> BRIEF
Pictures aside, repeat every record below exactly.

> RECORDS SHOWN
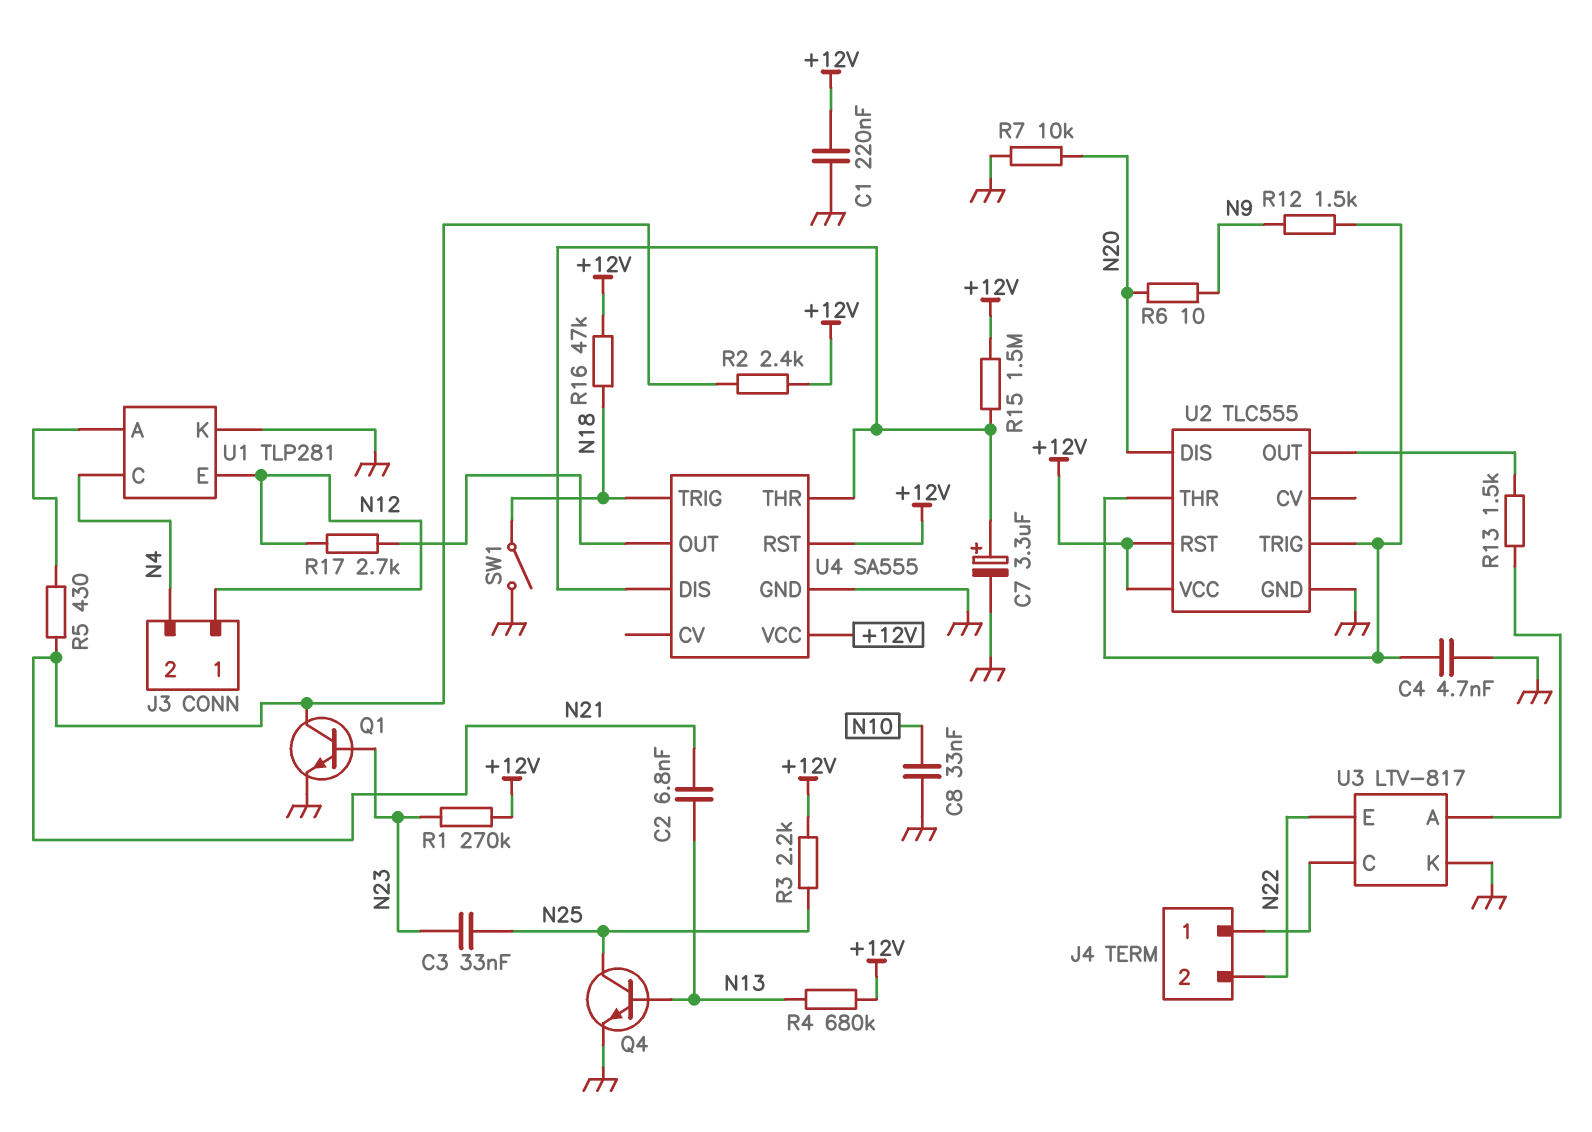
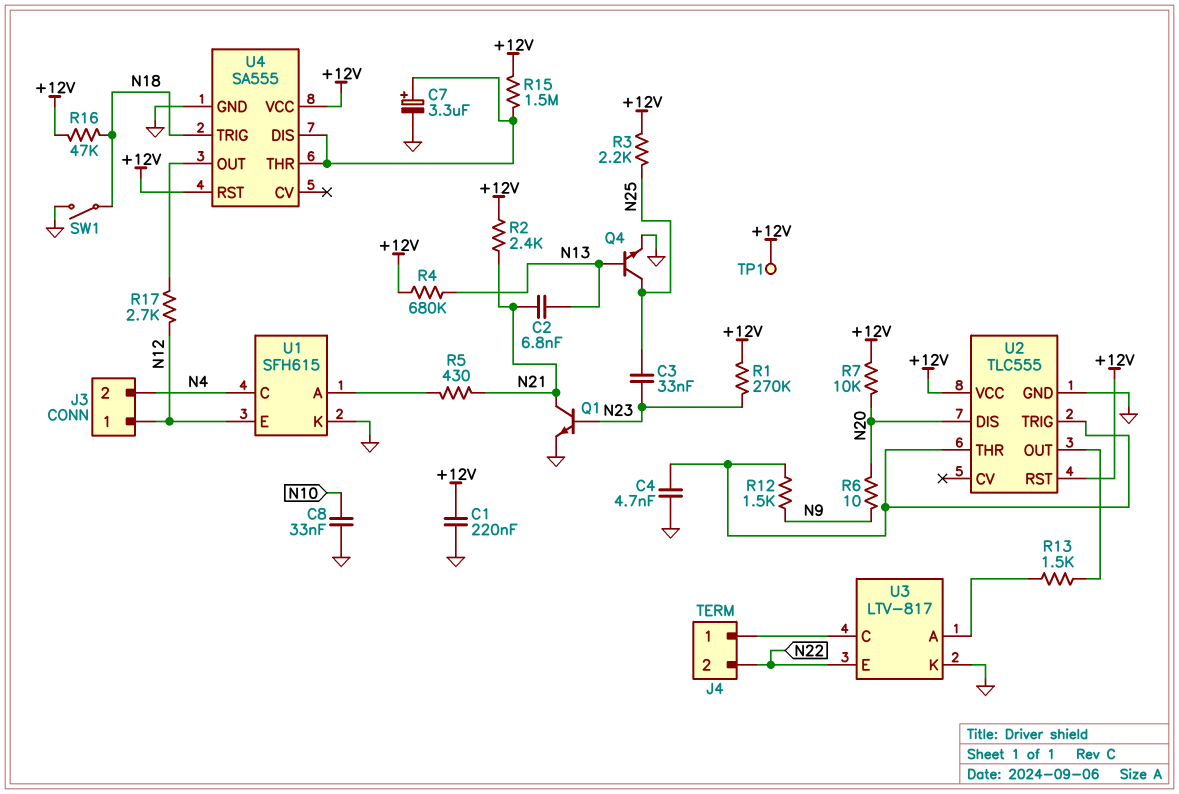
R7: 10k (GND, N20) -> 10k (+12V, N20)
TP1: none -> test point (+12V)
U1: TLP281 -> SFH615

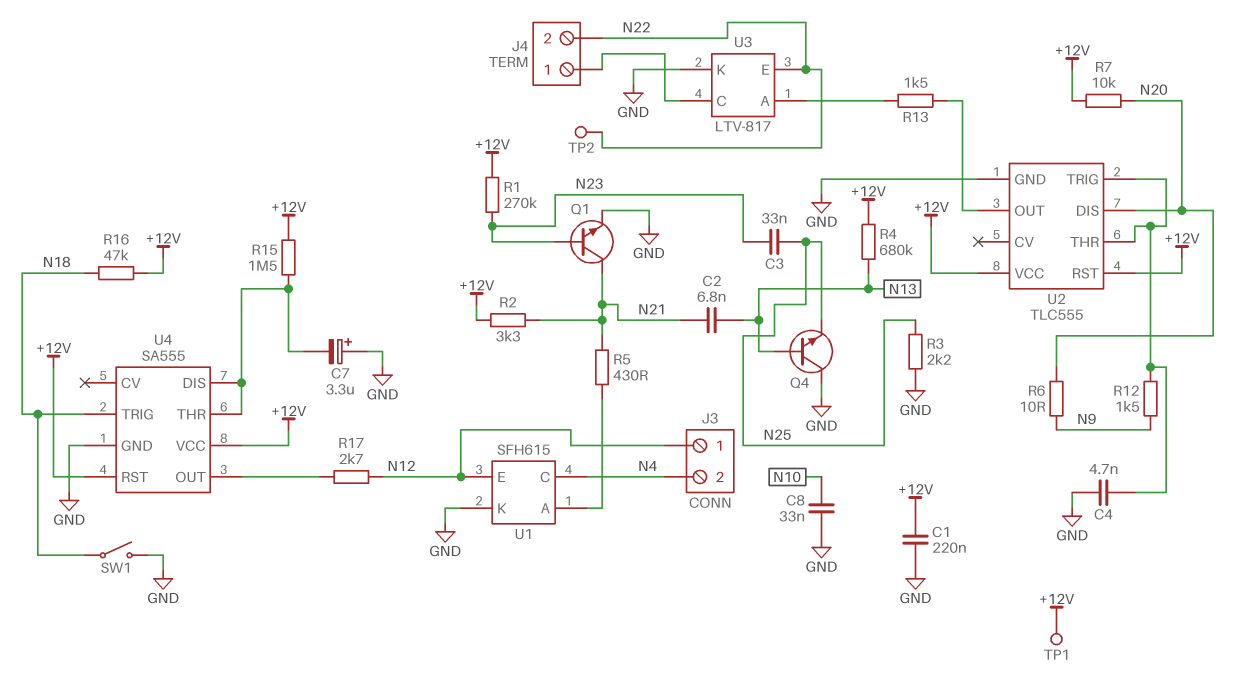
C7: 3.3uF (plus U4/DIS, minus GND) -> 3.3uF (plus GND, minus U4/DIS)
Q4: NPN (B N13, C N25, E GND) -> NPN (B N13, C GND, E N25)
R2: 2.4k (+12V, N21) -> 3.3k (+12V, N21)
R3: 2.2k (+12V, N25) -> 2.2k (GND, N25)
TP2: none -> test point (N22)

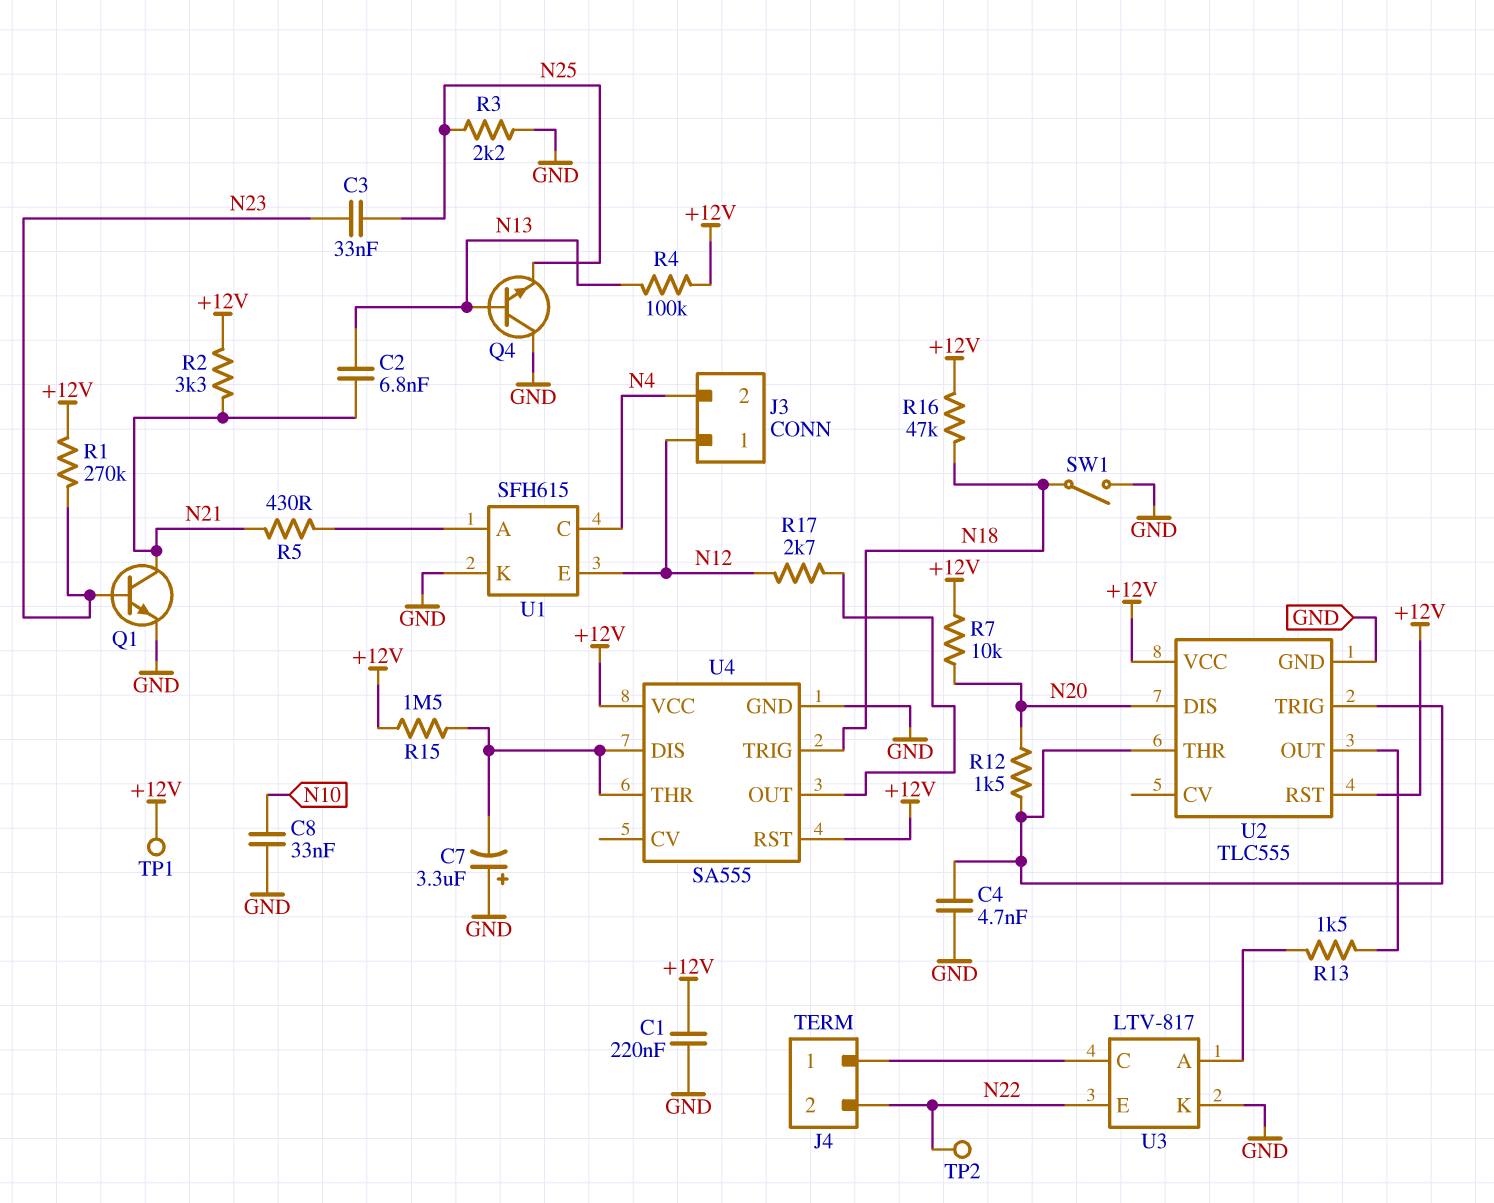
R4: 680k (+12V, N13) -> 100k (+12V, N13)
R6: 10 (N9, N20) -> none
R12: 1.5k (N9, U2/THR) -> 1.5k (N20, U2/THR)

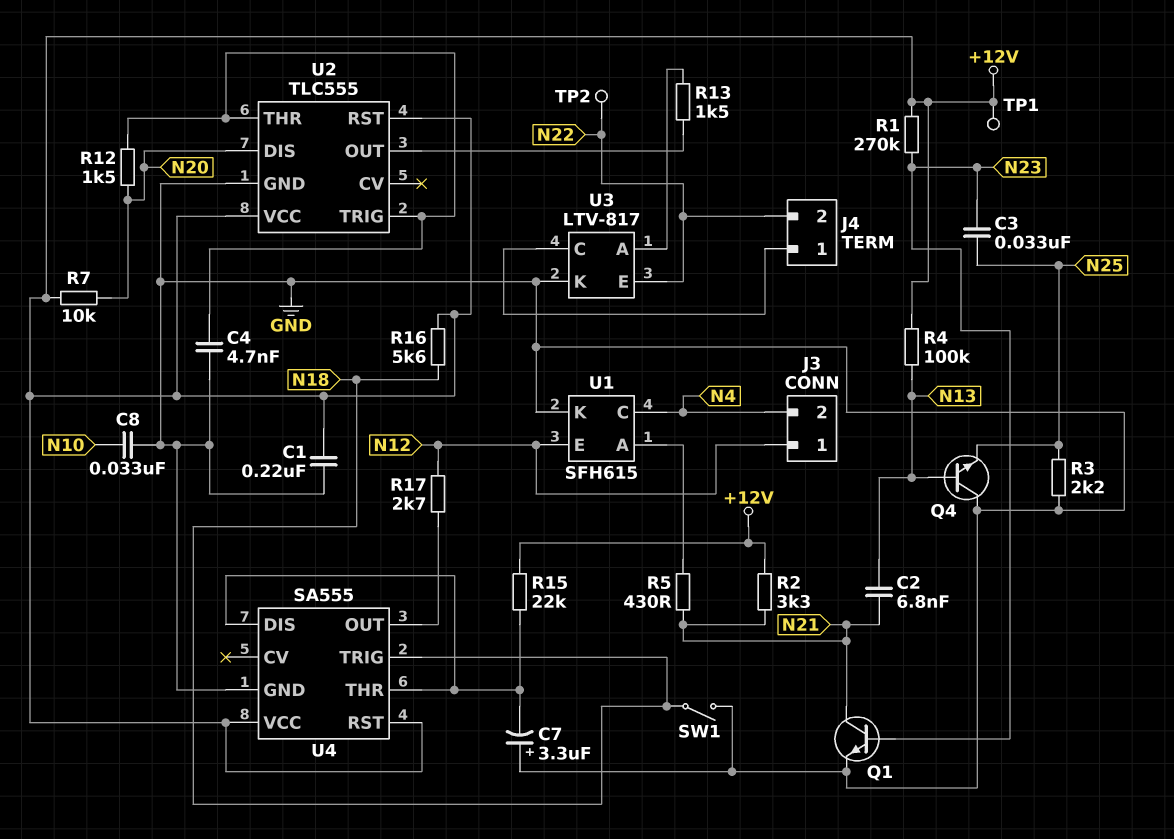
R15: 1.5M (+12V, U4/DIS) -> 22k (+12V, U4/DIS)
R16: 47k (+12V, N18) -> 5.6k (+12V, N18)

> YOUR RESPONSE
R7: 10k (GND, N20) -> 10k (+12V, N20)
TP1: none -> test point (+12V)
U1: TLP281 -> SFH615

C7: 3.3uF (plus U4/DIS, minus GND) -> 3.3uF (plus GND, minus U4/DIS)
Q4: NPN (B N13, C N25, E GND) -> NPN (B N13, C GND, E N25)
R2: 2.4k (+12V, N21) -> 3.3k (+12V, N21)
R3: 2.2k (+12V, N25) -> 2.2k (GND, N25)
TP2: none -> test point (N22)

R4: 680k (+12V, N13) -> 100k (+12V, N13)
R6: 10 (N9, N20) -> none
R12: 1.5k (N9, U2/THR) -> 1.5k (N20, U2/THR)

R15: 1.5M (+12V, U4/DIS) -> 22k (+12V, U4/DIS)
R16: 47k (+12V, N18) -> 5.6k (+12V, N18)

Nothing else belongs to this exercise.